§ **Directive**
Repeat the data word for word and skip the pictures.

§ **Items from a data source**
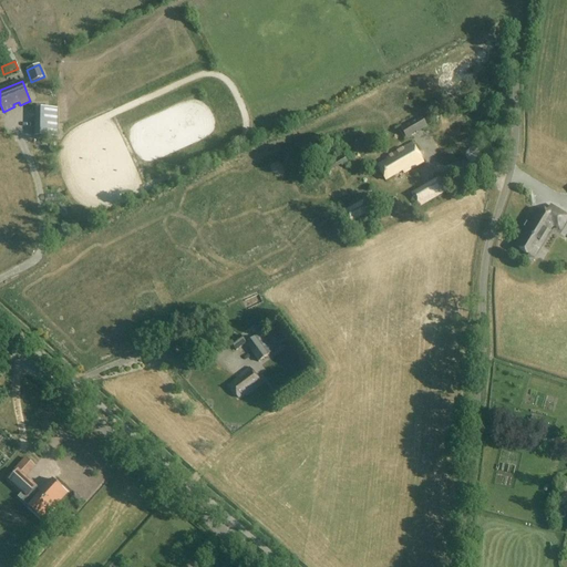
[(34,110),(34,136),(47,136),(47,110),(34,110)]
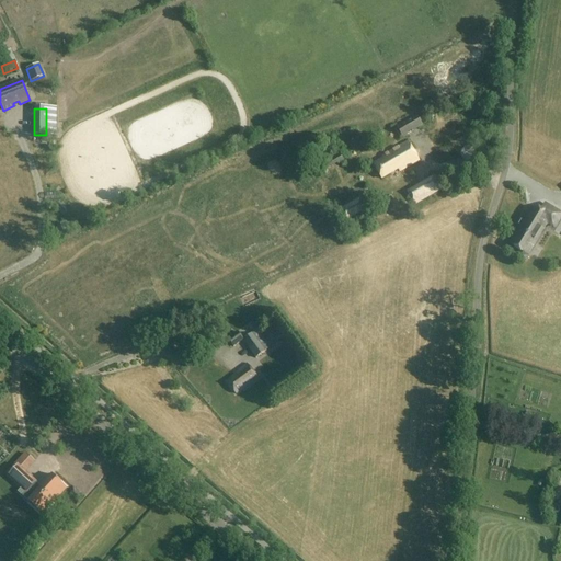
[(416,115),(396,127),(403,139),(409,136),(408,135),(423,126),(416,115)]
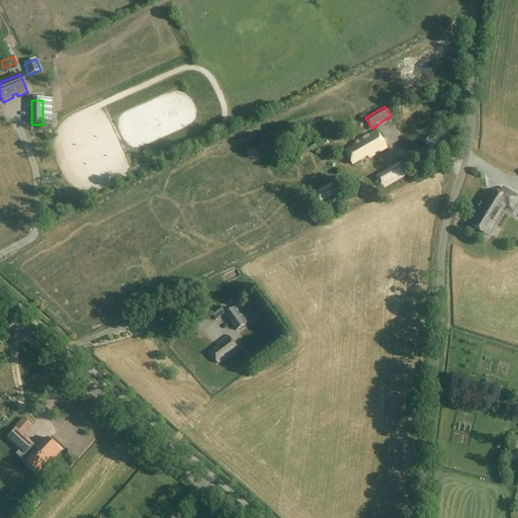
[(369,159),(386,148),(376,131),(353,145),(354,146),(344,152),(352,165),(367,156),(369,159)]
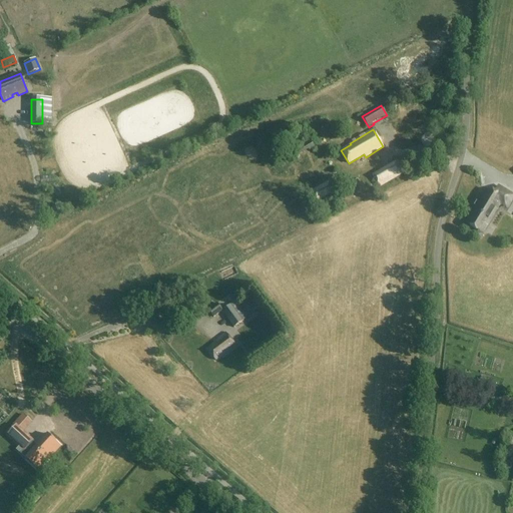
[(316,147),(311,140),(292,151),(296,157),(309,149),(310,150),(316,147)]
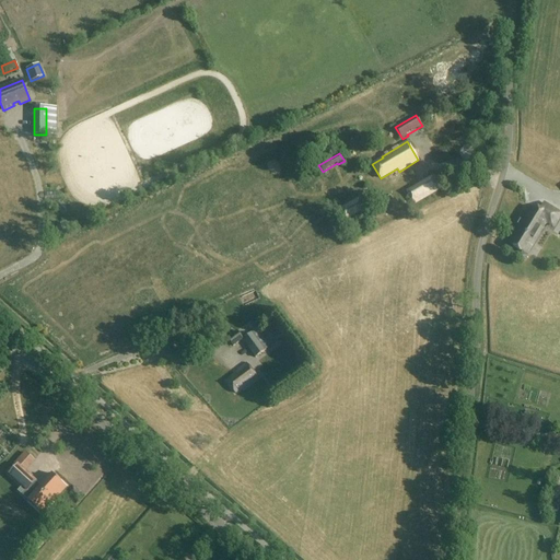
[(415,205),(443,187),(435,175),(407,191),(415,205)]
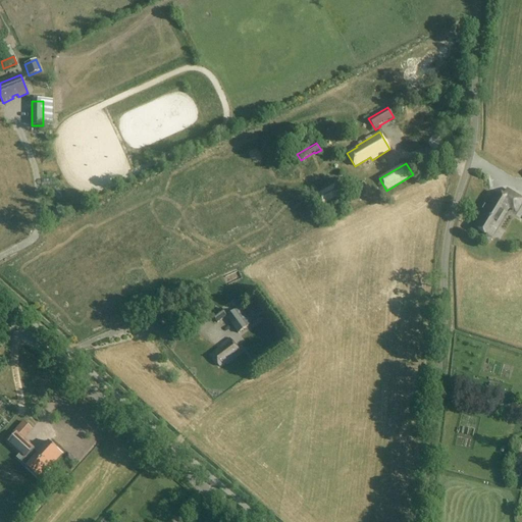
[(335,184),(315,195),(321,206),(342,195),(335,184)]
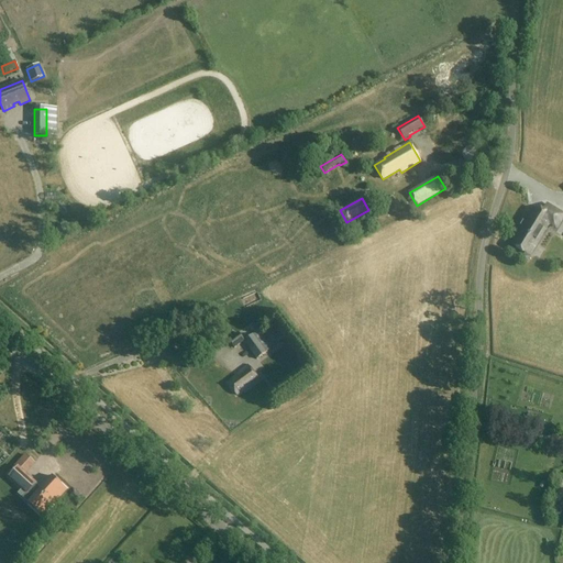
[(562,216),(562,214),(548,206),(542,214),(533,209),(512,241),(529,252),(550,220),(558,225),(562,216)]
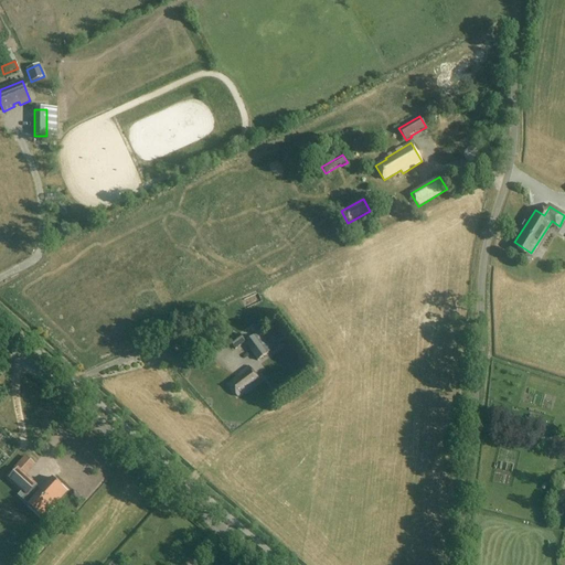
[(245,343),(258,361),(273,350),(259,332),(245,342),(240,334),(230,342),(235,350),(245,343)]
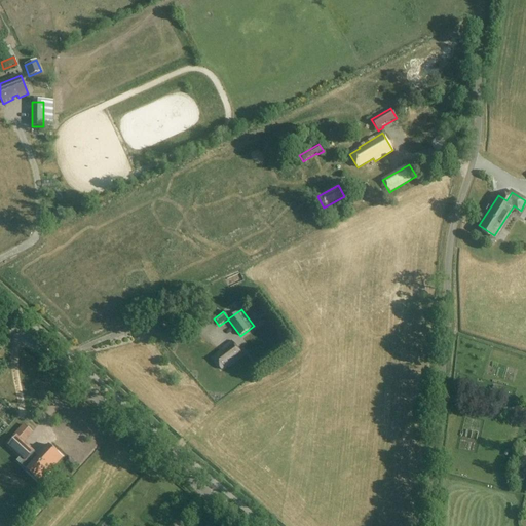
[(229,366),(241,355),(231,342),(222,348),(223,349),(212,359),(221,370),(228,364),(229,366)]
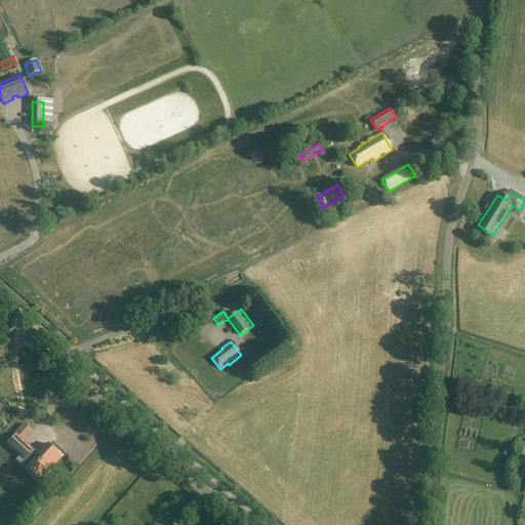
[(6,443),(25,459),(33,450),(24,442),(32,433),(24,425),(6,443)]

§ **Exercise output**
[(34,110),(34,136),(47,136),(47,110),(34,110)]
[(416,115),(396,127),(403,139),(409,136),(408,135),(423,126),(416,115)]
[(369,159),(386,148),(376,131),(353,145),(354,146),(344,152),(352,165),(367,156),(369,159)]
[(316,147),(311,140),(292,151),(296,157),(309,149),(310,150),(316,147)]
[(415,205),(443,187),(435,175),(407,191),(415,205)]
[(335,184),(315,195),(321,206),(342,195),(335,184)]
[(562,216),(562,214),(548,206),(542,214),(533,209),(512,241),(529,252),(550,220),(558,225),(562,216)]
[(245,343),(258,361),(273,350),(259,332),(245,342),(240,334),(230,342),(235,350),(245,343)]
[(229,366),(241,355),(231,342),(222,348),(223,349),(212,359),(221,370),(228,364),(229,366)]
[(6,443),(25,459),(33,450),(24,442),(32,433),(24,425),(6,443)]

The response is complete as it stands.